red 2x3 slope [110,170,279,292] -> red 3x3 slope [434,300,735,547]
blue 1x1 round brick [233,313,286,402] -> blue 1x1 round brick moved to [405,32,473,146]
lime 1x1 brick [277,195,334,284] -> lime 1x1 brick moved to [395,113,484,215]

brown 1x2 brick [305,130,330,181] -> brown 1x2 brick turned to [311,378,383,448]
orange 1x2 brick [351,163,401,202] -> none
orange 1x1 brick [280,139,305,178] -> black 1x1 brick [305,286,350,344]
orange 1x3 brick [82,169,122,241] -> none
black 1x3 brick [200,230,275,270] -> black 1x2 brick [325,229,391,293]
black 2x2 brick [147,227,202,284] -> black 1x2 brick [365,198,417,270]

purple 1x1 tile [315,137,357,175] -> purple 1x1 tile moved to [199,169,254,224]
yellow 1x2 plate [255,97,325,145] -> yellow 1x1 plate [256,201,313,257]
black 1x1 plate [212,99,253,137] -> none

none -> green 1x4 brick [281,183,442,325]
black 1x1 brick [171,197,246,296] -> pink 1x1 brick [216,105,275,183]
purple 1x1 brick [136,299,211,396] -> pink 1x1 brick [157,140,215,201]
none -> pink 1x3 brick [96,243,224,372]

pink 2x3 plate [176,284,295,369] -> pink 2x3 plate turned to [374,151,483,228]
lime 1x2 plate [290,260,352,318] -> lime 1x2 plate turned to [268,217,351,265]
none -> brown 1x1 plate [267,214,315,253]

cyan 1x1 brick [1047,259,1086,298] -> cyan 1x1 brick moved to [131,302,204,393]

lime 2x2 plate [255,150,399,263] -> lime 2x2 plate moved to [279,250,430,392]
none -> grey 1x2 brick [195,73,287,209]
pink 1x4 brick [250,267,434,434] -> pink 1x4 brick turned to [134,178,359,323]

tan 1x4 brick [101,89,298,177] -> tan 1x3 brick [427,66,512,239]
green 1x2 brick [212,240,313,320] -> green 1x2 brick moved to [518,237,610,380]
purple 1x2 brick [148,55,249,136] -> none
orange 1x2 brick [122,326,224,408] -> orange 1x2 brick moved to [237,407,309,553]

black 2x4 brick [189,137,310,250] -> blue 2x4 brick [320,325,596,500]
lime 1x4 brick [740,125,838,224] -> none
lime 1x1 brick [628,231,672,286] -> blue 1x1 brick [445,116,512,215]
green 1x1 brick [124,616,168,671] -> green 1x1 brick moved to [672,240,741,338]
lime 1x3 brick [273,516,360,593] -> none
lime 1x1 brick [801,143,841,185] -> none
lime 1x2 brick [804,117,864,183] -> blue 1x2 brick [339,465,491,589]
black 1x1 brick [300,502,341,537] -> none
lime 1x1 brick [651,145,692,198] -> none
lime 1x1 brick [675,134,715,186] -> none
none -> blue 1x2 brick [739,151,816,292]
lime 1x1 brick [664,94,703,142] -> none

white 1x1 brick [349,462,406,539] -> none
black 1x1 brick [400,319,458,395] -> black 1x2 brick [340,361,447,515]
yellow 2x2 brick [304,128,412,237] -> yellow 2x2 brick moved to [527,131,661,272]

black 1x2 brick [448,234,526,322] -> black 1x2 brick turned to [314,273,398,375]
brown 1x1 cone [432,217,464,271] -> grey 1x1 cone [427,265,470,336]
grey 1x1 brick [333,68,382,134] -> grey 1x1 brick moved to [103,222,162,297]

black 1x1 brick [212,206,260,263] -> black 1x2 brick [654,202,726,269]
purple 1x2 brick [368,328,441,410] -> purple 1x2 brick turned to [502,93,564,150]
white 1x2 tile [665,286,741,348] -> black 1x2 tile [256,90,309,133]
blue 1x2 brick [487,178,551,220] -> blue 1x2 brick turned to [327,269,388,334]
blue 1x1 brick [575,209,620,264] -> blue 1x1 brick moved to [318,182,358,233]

● ● ● ● ● ● ●

## Written task
Retype exactly, and only, the lines above from the one where "black 1x1 brick [171,197,246,296]" occurs up to and including the one where "pink 2x3 plate [176,284,295,369]" occurs.

## Result of this task
black 1x1 brick [171,197,246,296] -> pink 1x1 brick [216,105,275,183]
purple 1x1 brick [136,299,211,396] -> pink 1x1 brick [157,140,215,201]
none -> pink 1x3 brick [96,243,224,372]

pink 2x3 plate [176,284,295,369] -> pink 2x3 plate turned to [374,151,483,228]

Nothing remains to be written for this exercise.